Directive:
Starting at the line that holds "camera: 15 degrees right, 10 degrees up" and stopping at the line that holds "none -> brown boat [296,430,375,588]", restate the records below word for word, with both of those lines included.

Data for the task:

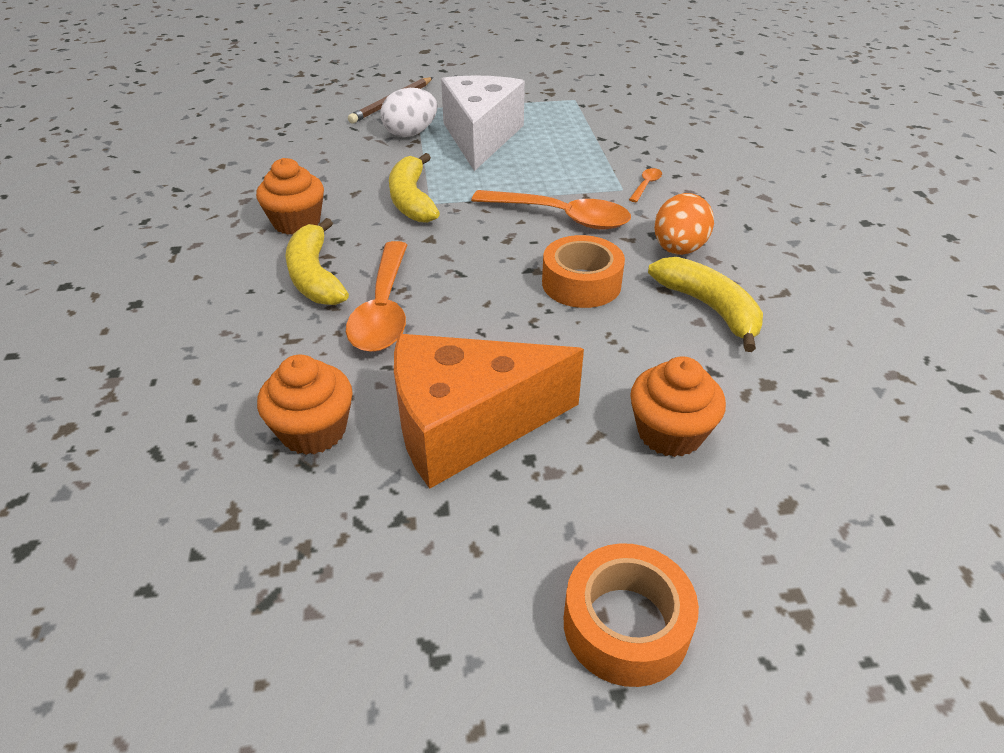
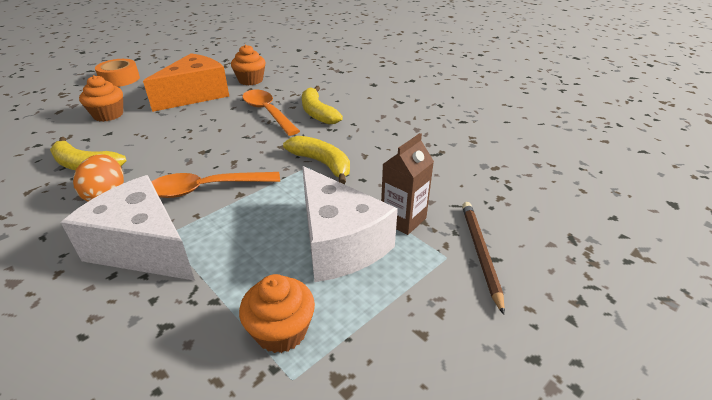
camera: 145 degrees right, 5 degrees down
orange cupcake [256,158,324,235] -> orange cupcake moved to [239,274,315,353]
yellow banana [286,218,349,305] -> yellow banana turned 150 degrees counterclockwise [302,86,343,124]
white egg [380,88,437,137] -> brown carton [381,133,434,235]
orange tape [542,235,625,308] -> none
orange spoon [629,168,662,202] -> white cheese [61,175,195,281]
* * *
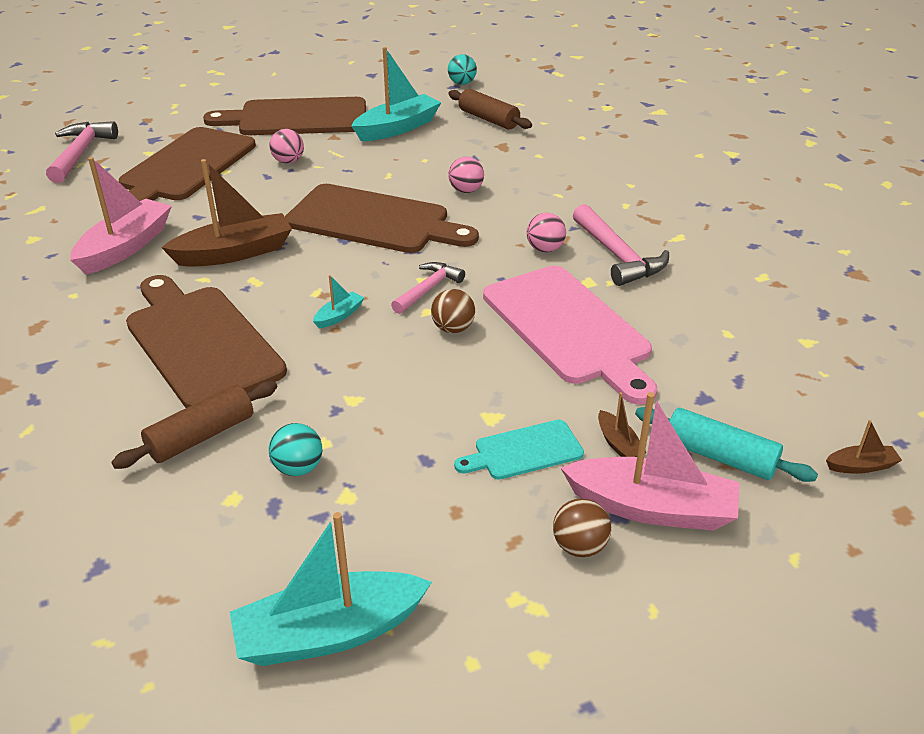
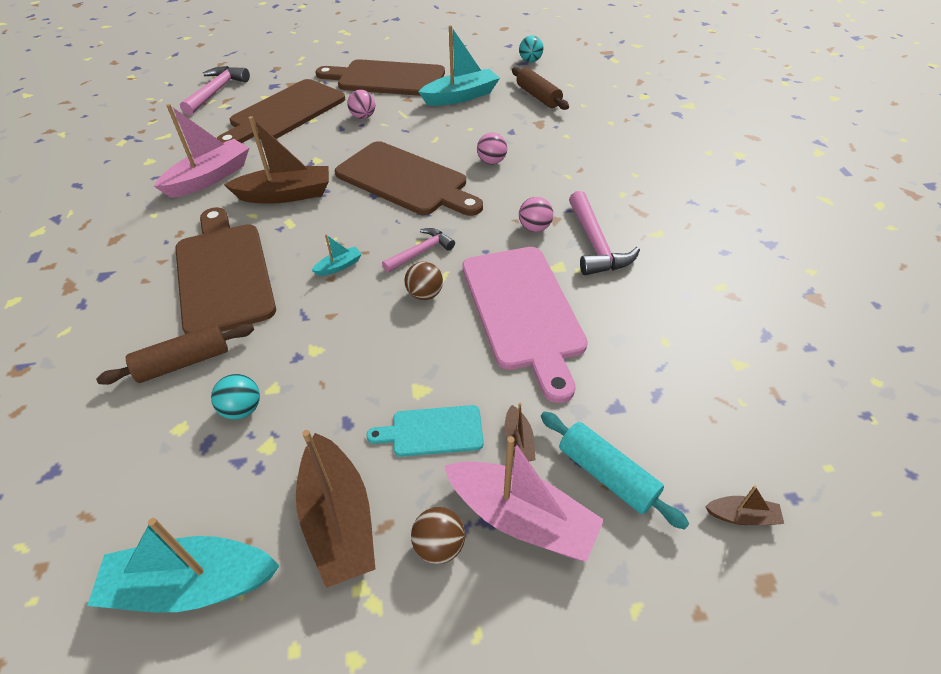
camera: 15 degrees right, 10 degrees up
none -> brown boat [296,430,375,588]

Result:
camera: 15 degrees right, 10 degrees up
none -> brown boat [296,430,375,588]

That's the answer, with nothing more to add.